▶ _Exercise data_:
((
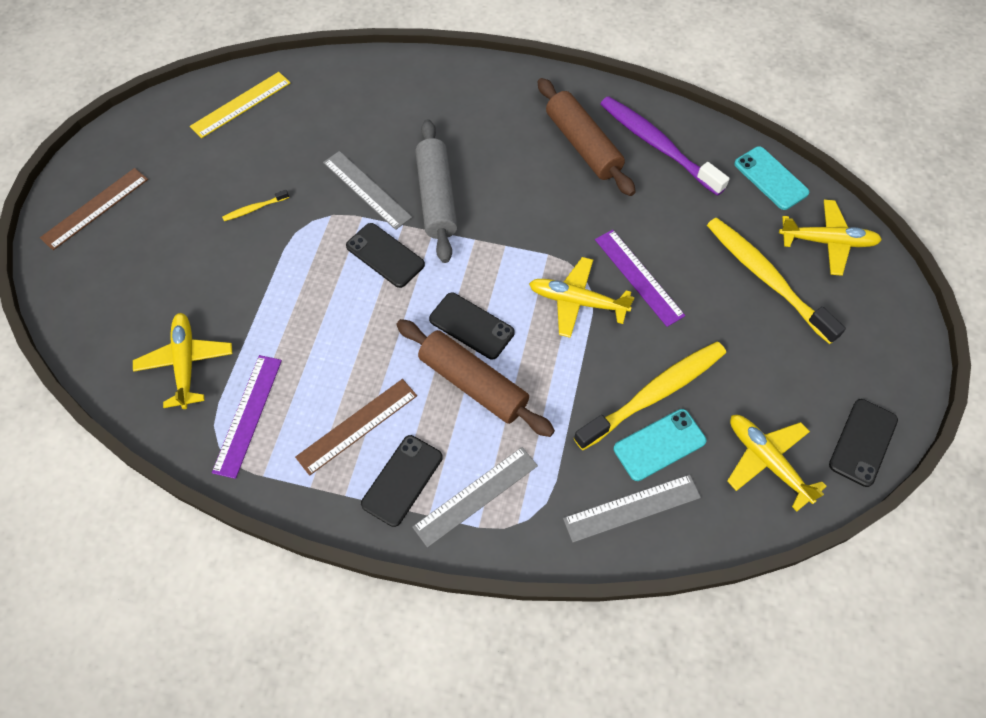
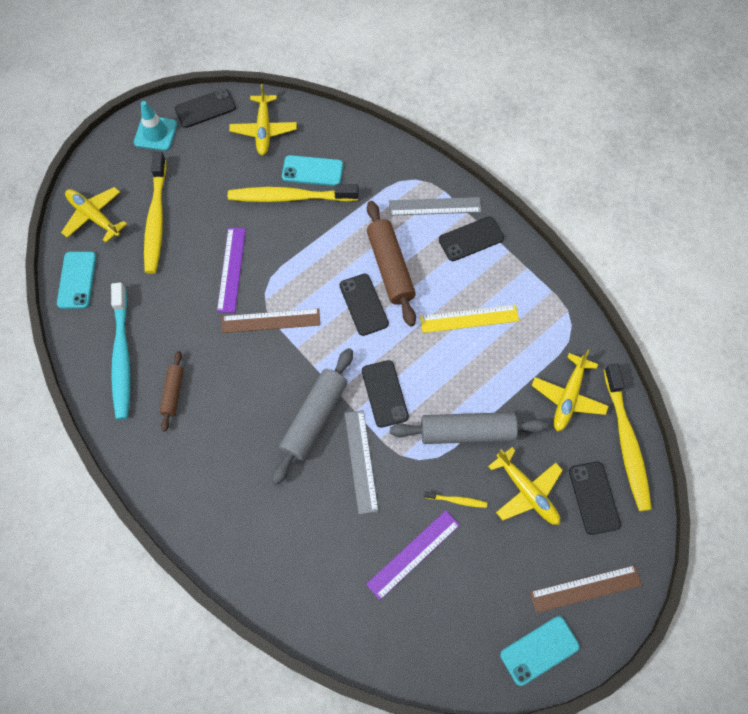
camera: 145 degrees left, 5 degrees up
(100, 354) = (626, 442): none -> yellow toothbrush
(116, 283) = (594, 497): none -> black phone
(120, 146) = (539, 650): none -> turquoise phone
(241, 104) = (410, 629): yellow ruler -> yellow ruler (469, 319)
(248, 415) = (543, 334): purple ruler -> purple ruler (413, 554)
(279, 269) = (467, 431): none -> grey rolling pin
(357, 426) = (478, 285): brown ruler -> brown ruler (271, 321)
(577, 302) = (284, 278): yellow plane -> yellow plane (526, 491)
(582, 145) = (173, 393): brown rolling pin -> brown rolling pin, size x0.55
(632, 508) = (355, 151): grey ruler -> none
(657, 145) = (122, 356): purple toothbrush -> turquoise toothbrush
(878, 371) = (155, 133): none -> turquoise traffic cone

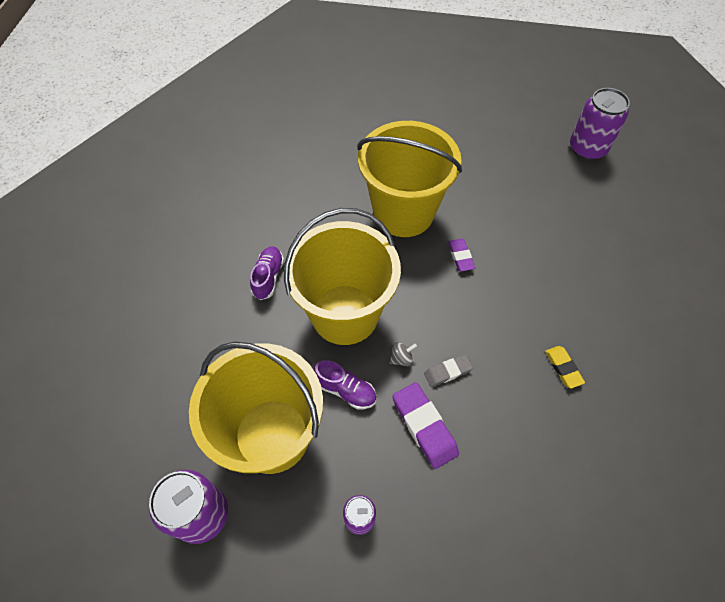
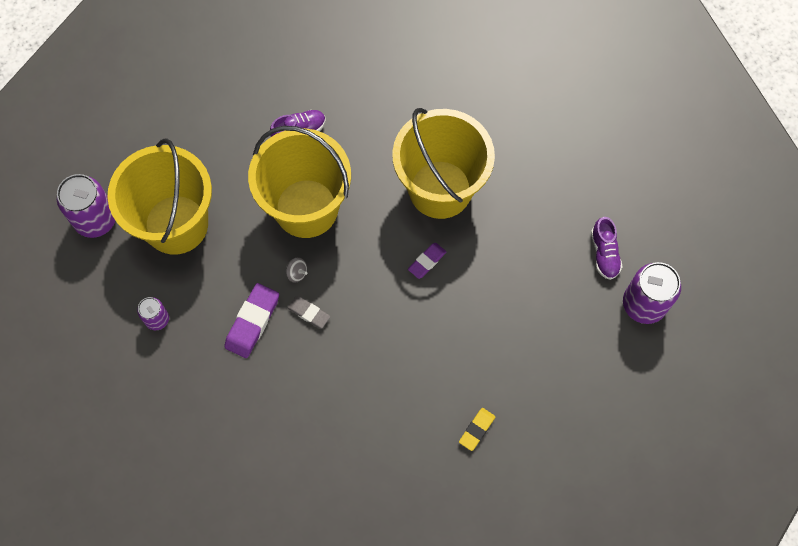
camera: 55 degrees right, 10 degrees up
(345, 390) = (243, 250): purple shoe -> purple shoe (604, 253)
(563, 368) = (373, 397): yellow eraser -> yellow eraser (476, 430)

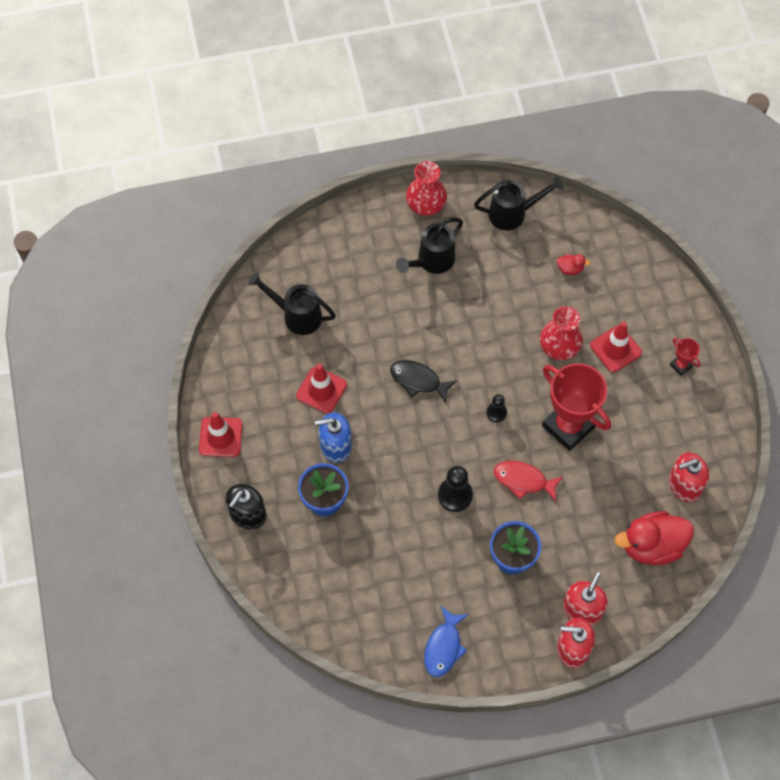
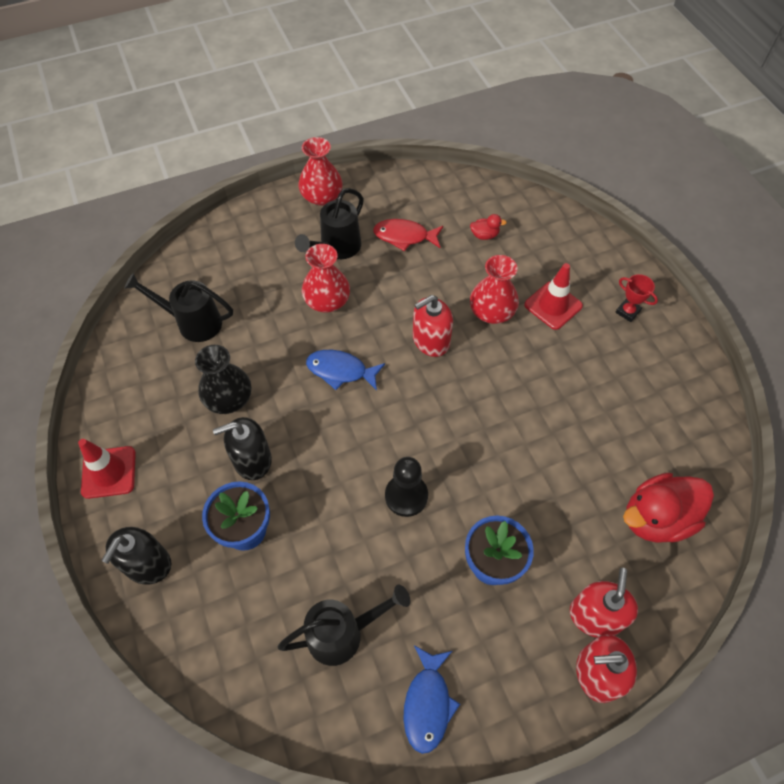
camera: 10 degrees left, 5 degrees down
(321, 390) = (229, 398): red traffic cone -> black vase
(335, 445) = (252, 460): blue soap dispenser -> black soap dispenser
(416, 313) = (327, 301): none -> red vase
(418, 380) = (340, 371): black fish -> blue fish
(496, 412) = (436, 392): black pawn -> none
(513, 213) = (414, 193): black watering can -> black watering can (343, 633)
(523, 480) = (484, 464): red fish -> red fish (404, 236)
(568, 426) = (522, 394): red trophy -> none
(684, 485) = (672, 439): red soap dispenser -> red soap dispenser (431, 340)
))
Search the records above for "degrees". Copy each line where it is found.

▶ _Exercise result_:
camera: 145 degrees left, 5 degrees up
camera: 55 degrees right, 10 degrees up
camera: 10 degrees left, 5 degrees down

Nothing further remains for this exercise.